• Action item: In the entries below, filter for the word "from" and copy every matching line.
+--
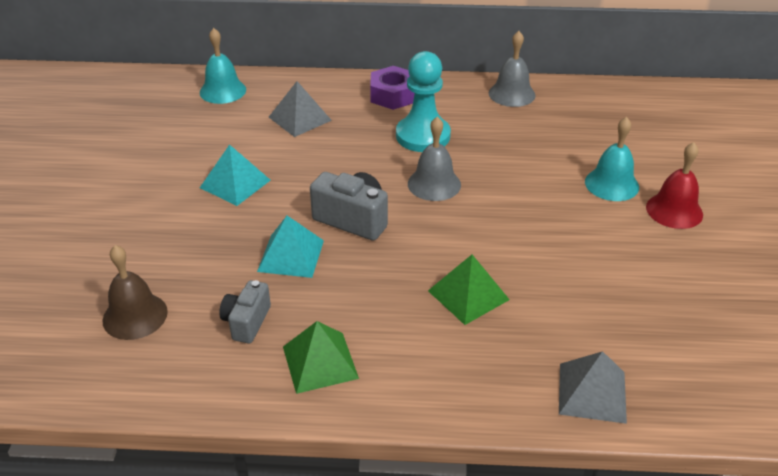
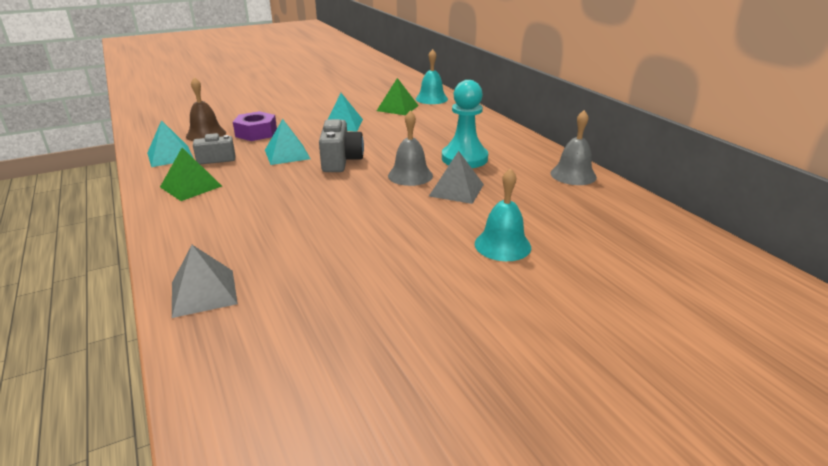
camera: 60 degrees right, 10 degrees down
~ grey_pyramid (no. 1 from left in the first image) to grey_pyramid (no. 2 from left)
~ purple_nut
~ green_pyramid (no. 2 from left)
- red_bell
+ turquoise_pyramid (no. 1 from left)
+--
• Your response:
~ grey_pyramid (no. 1 from left in the first image) to grey_pyramid (no. 2 from left)
~ green_pyramid (no. 2 from left)
+ turquoise_pyramid (no. 1 from left)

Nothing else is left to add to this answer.